⟨
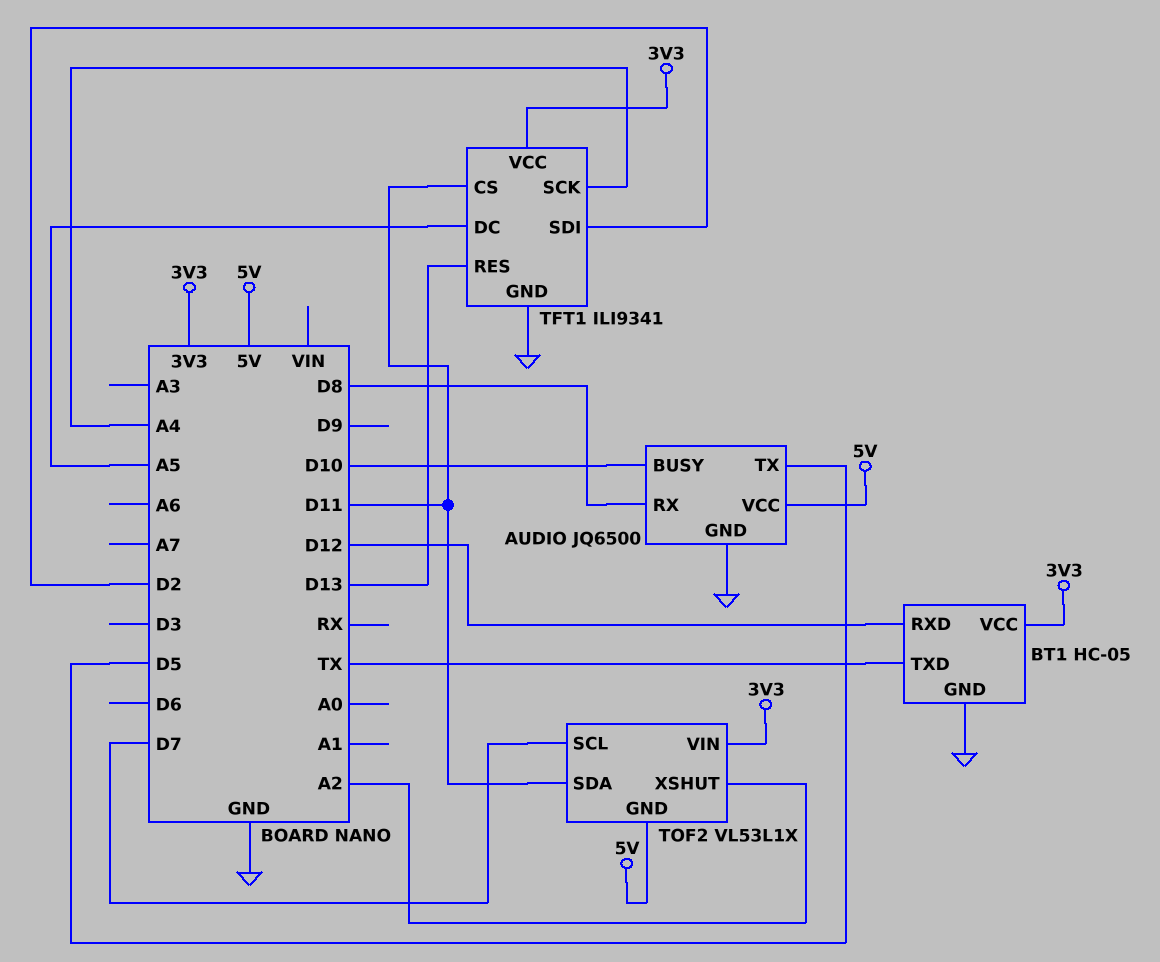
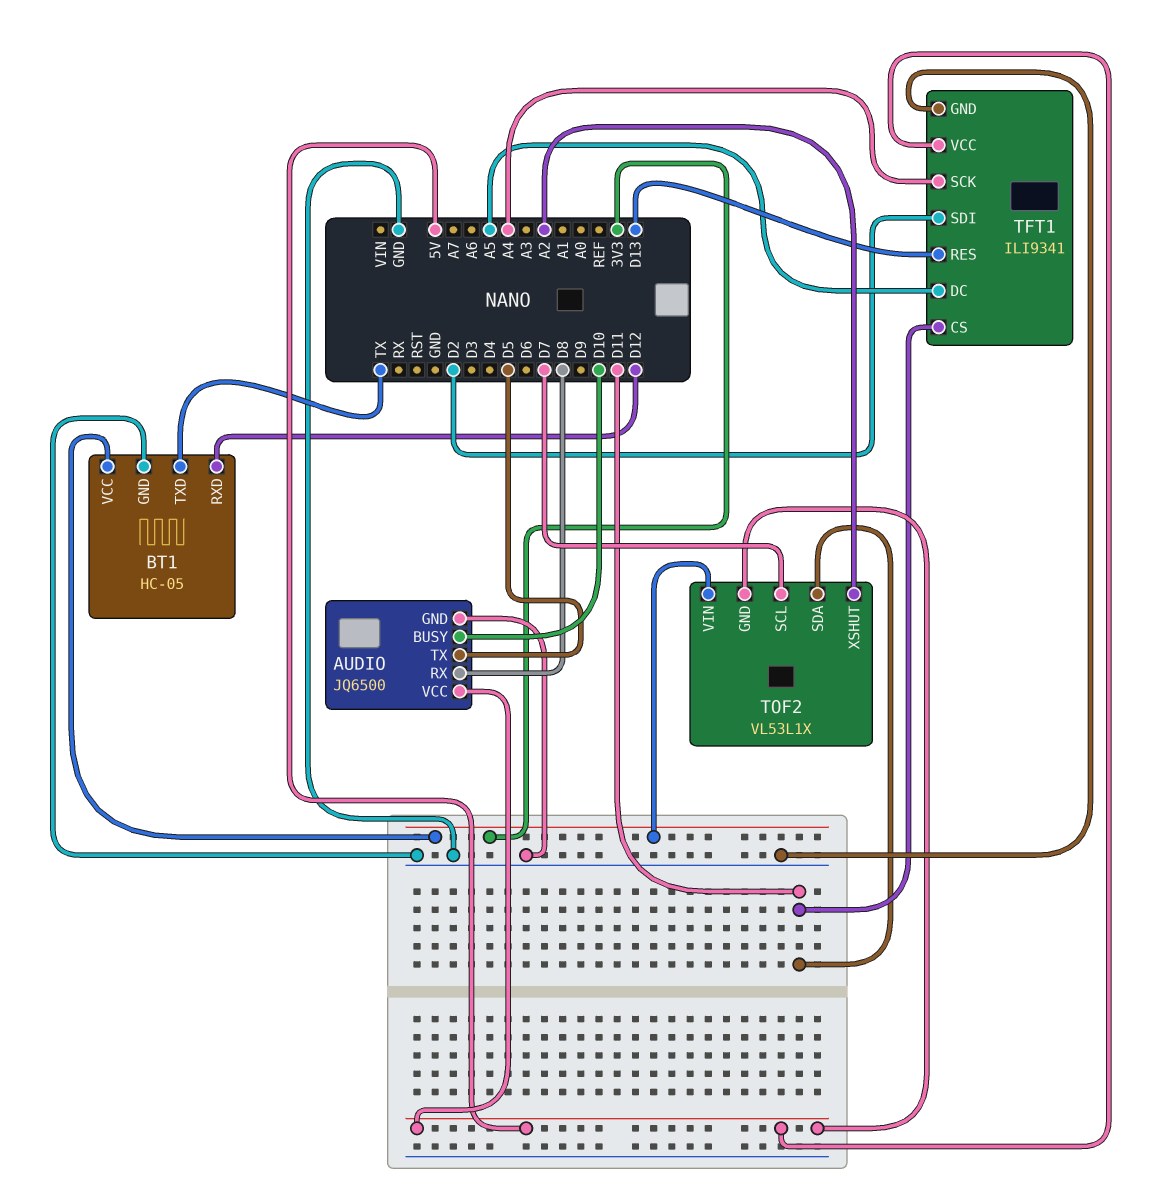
TFT1 pin VCC: 3V3 -> 5V

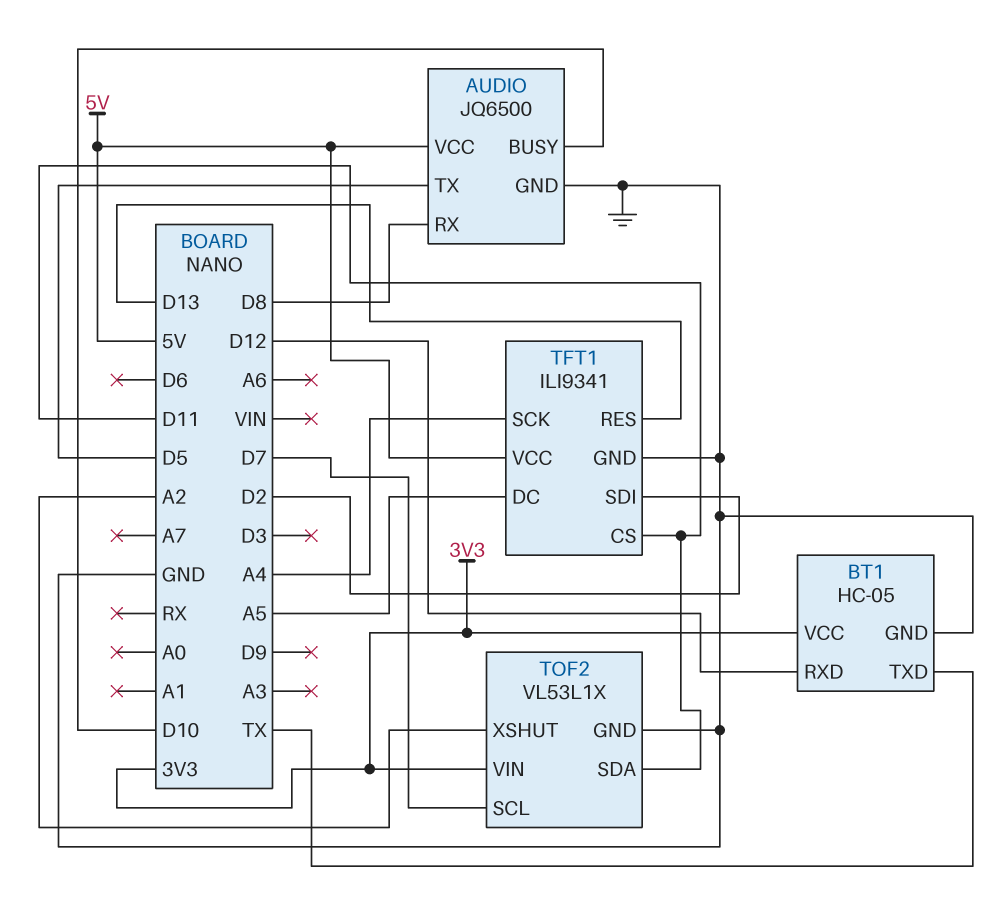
TOF2 pin GND: 5V -> GND

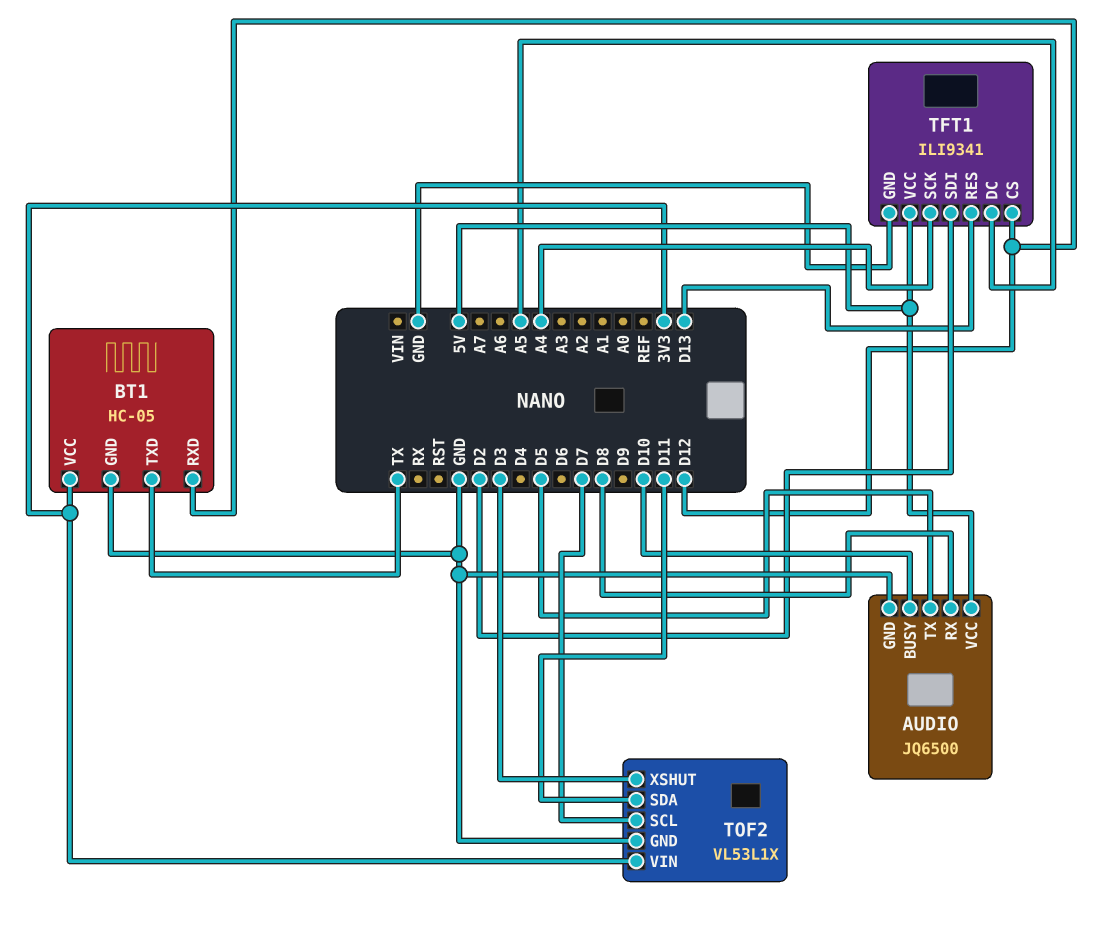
TFT1 pin CS: D11 -> D12
TOF2 pin XSHUT: A2 -> D3

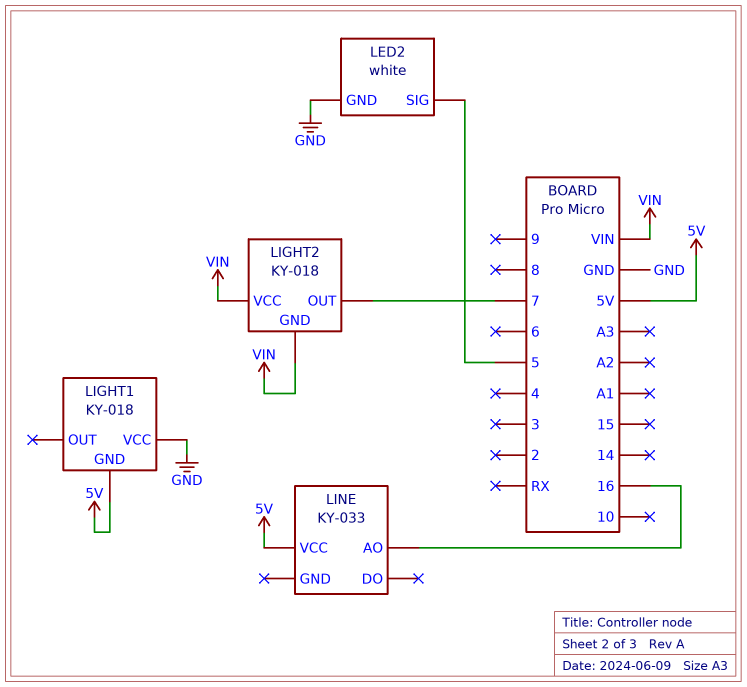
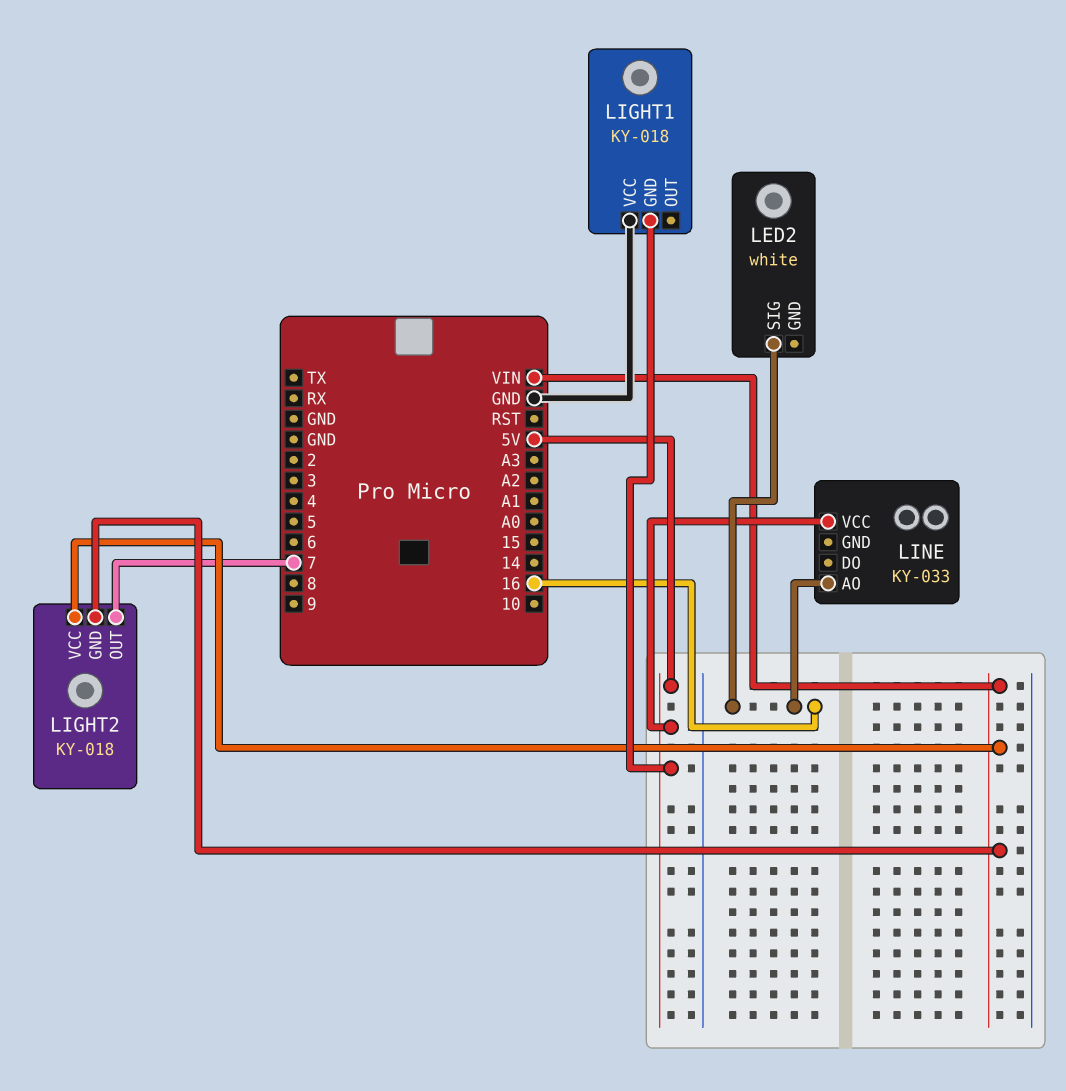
LED2 pin GND: GND -> none
LED2 pin SIG: 5 -> 16

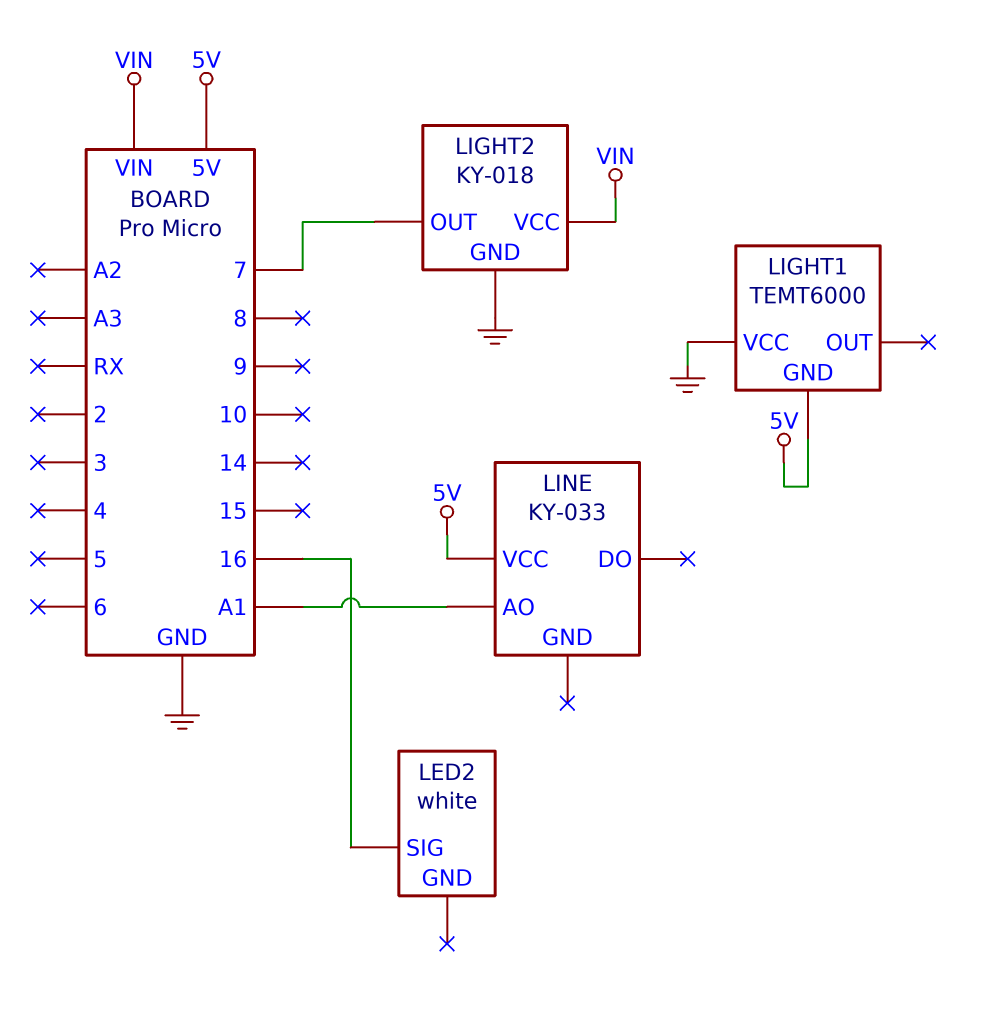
LIGHT1: KY-018 -> TEMT6000
LIGHT2 pin GND: VIN -> GND
LINE pin AO: 16 -> A1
⟩
In your answer, copy exactly the lines running from the line with "LED2 pin SIG: 5 -> 16" to the end of the material above, both included, and omit all pictures.

LED2 pin SIG: 5 -> 16

LIGHT1: KY-018 -> TEMT6000
LIGHT2 pin GND: VIN -> GND
LINE pin AO: 16 -> A1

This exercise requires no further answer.